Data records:
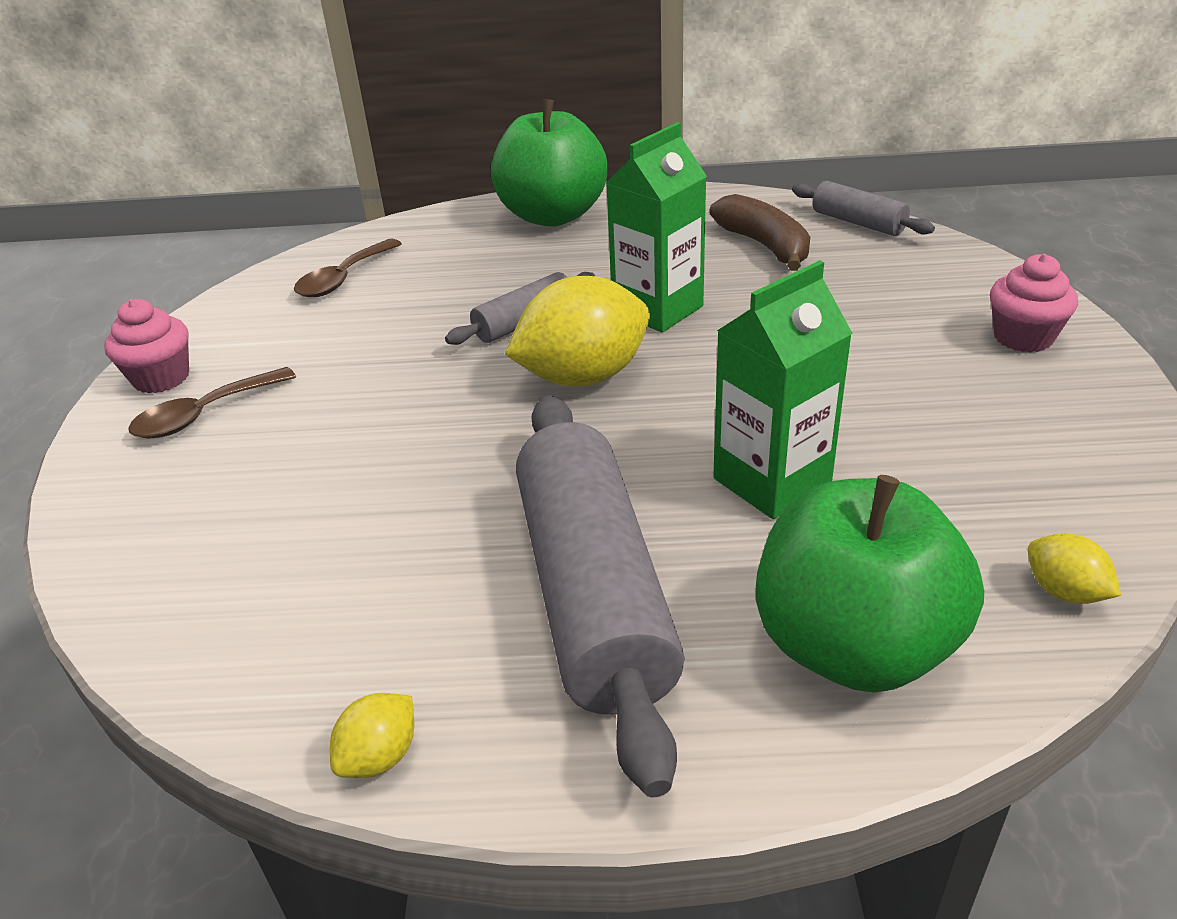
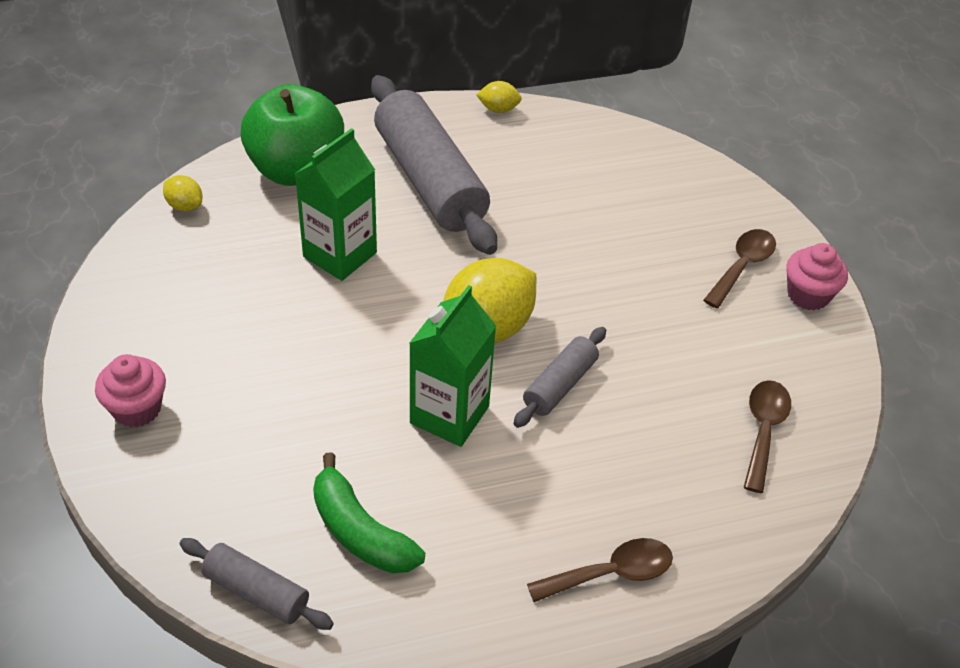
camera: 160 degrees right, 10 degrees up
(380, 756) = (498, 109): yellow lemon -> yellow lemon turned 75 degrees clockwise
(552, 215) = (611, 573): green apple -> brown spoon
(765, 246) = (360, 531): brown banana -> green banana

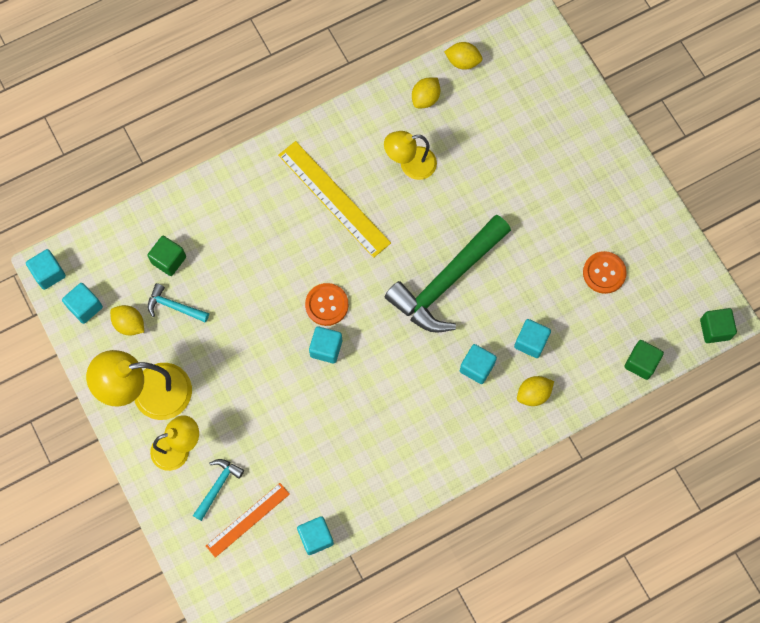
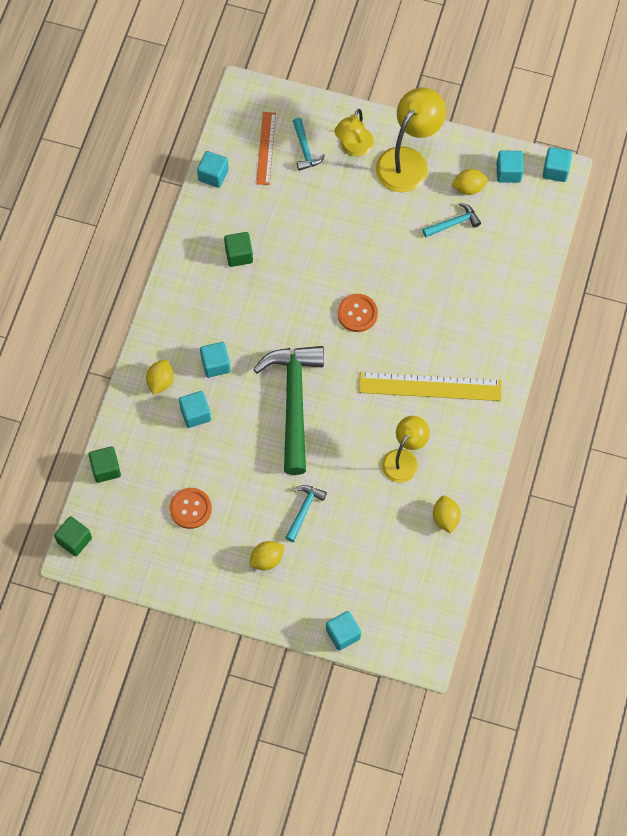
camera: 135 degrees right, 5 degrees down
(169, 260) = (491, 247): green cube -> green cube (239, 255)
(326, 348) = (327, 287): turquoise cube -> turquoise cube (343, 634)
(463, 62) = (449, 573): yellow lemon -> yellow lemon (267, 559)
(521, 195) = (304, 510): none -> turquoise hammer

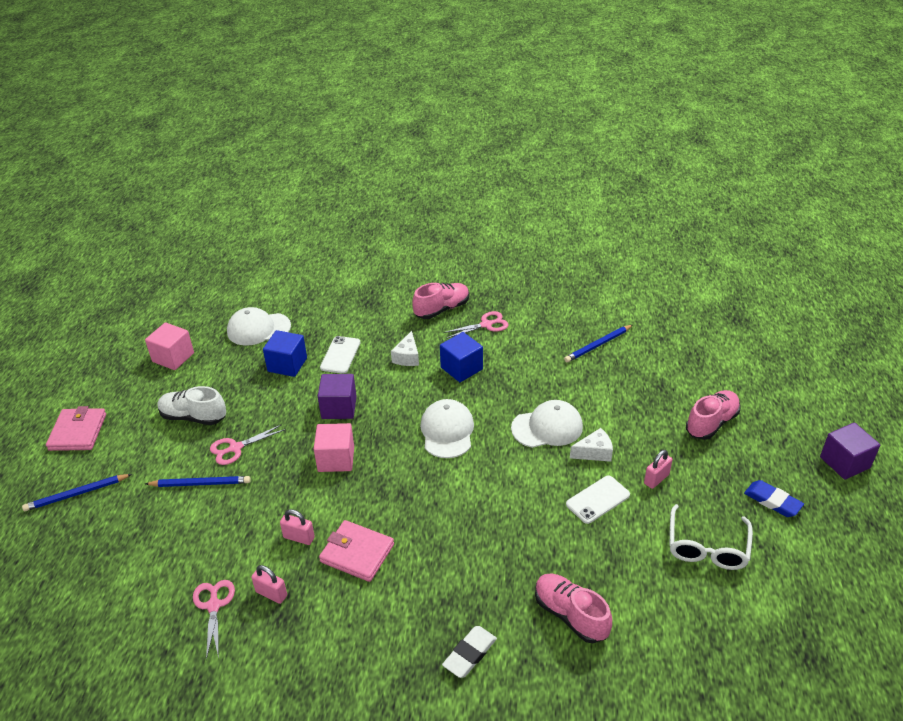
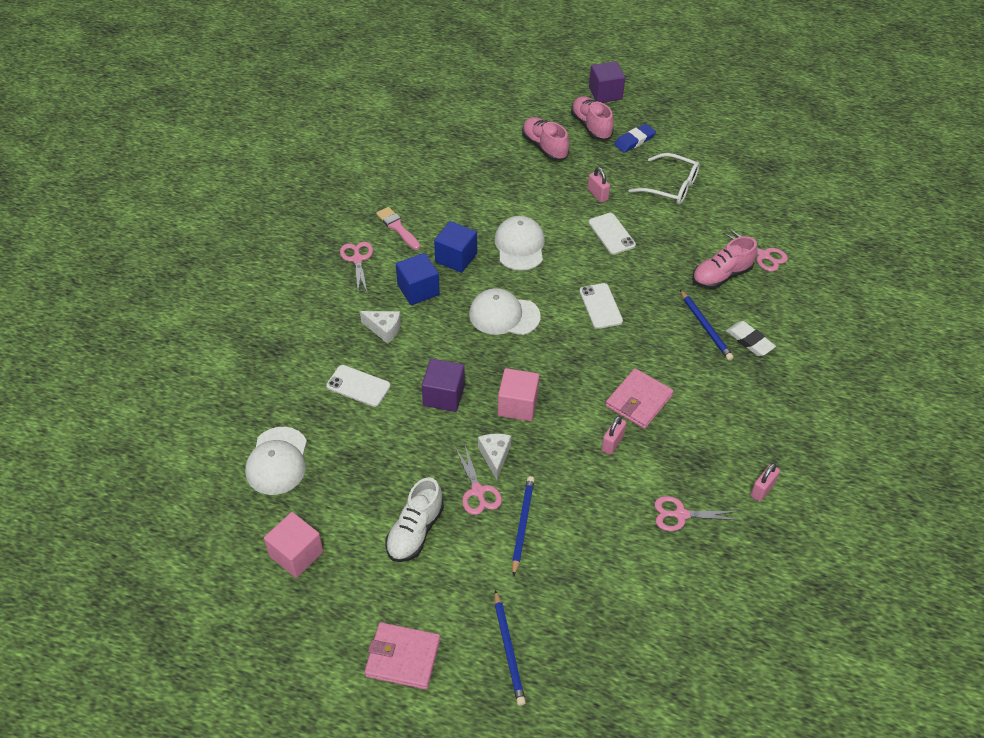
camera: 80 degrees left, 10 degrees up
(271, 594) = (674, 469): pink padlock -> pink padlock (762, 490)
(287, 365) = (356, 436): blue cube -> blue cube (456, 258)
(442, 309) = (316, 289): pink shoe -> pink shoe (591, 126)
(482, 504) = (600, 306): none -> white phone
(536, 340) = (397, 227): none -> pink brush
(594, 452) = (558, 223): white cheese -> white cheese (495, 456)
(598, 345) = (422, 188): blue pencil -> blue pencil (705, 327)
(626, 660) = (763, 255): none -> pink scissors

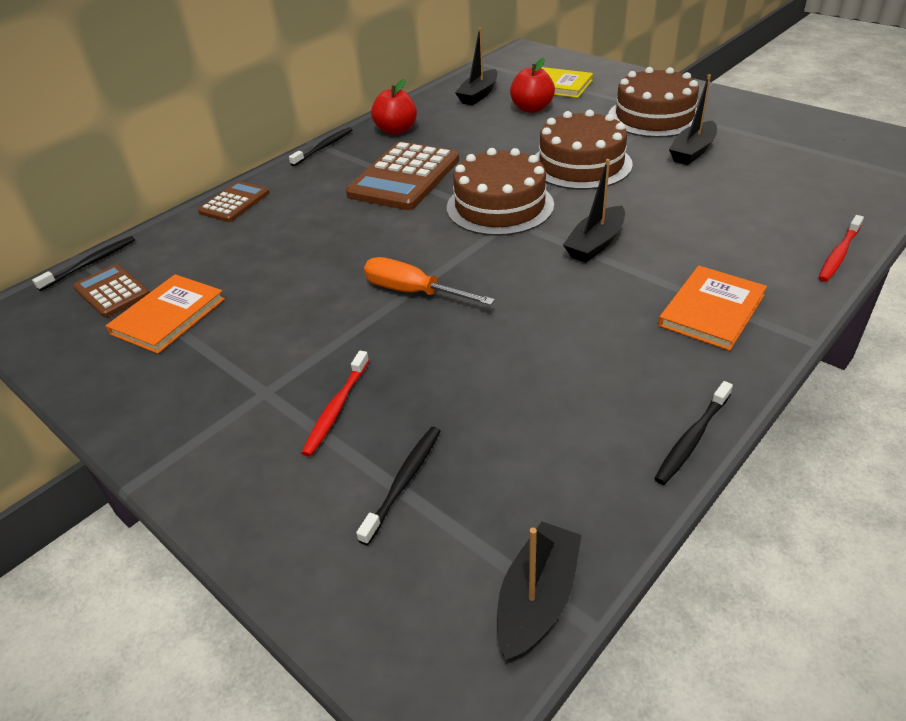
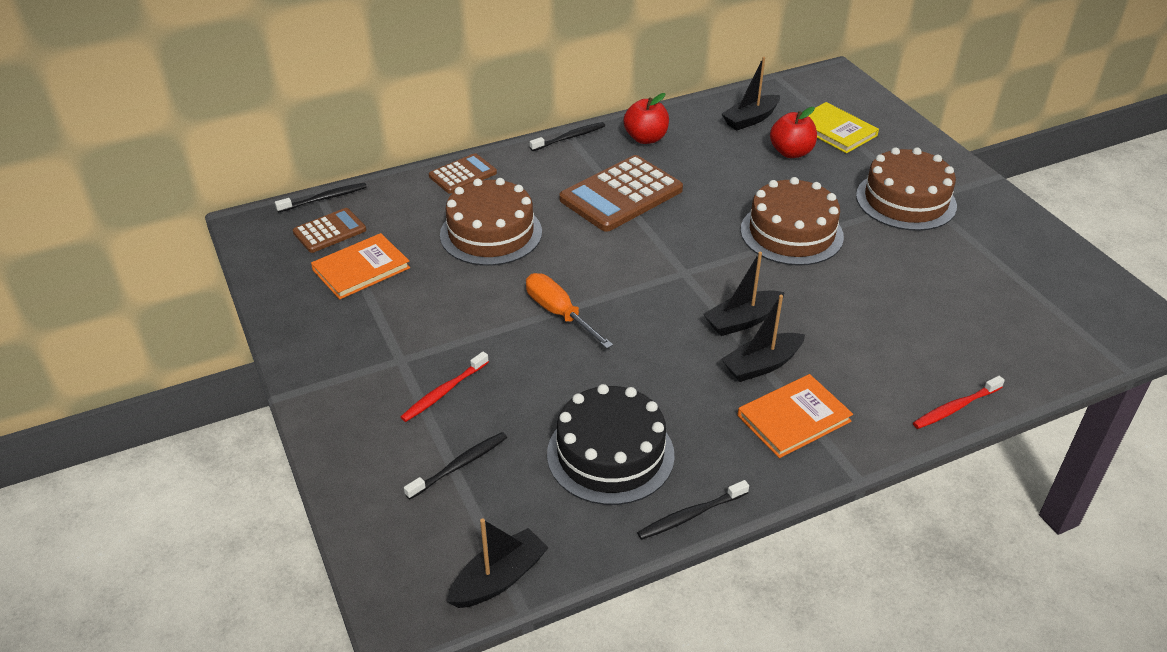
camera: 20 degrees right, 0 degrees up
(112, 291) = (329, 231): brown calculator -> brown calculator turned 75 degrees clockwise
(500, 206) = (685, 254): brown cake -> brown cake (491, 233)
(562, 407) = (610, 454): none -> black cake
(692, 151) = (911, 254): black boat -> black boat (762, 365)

*Exercise details*. Only lines containing the string "turned" are needed. Pull each of them out of the records above.

*Response*.
(380, 756) = (498, 109): yellow lemon -> yellow lemon turned 75 degrees clockwise
(112, 291) = (329, 231): brown calculator -> brown calculator turned 75 degrees clockwise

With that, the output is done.